In this exercise, the data must be written out exactly.

──────── Excerpted records ────────

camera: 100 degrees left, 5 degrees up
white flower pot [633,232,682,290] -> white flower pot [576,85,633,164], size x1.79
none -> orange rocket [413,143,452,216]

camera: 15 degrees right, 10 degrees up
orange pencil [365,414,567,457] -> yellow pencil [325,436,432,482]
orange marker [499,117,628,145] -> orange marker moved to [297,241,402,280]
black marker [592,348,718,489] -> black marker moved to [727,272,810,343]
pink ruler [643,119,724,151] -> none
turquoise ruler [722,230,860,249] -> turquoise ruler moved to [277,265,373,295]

────────

Finished exercise:
camera: 100 degrees left, 5 degrees up
white flower pot [633,232,682,290] -> white flower pot [576,85,633,164], size x1.79
none -> orange rocket [413,143,452,216]

camera: 15 degrees right, 10 degrees up
orange pencil [365,414,567,457] -> yellow pencil [325,436,432,482]
orange marker [499,117,628,145] -> orange marker moved to [297,241,402,280]
black marker [592,348,718,489] -> black marker moved to [727,272,810,343]
pink ruler [643,119,724,151] -> none
turquoise ruler [722,230,860,249] -> turquoise ruler moved to [277,265,373,295]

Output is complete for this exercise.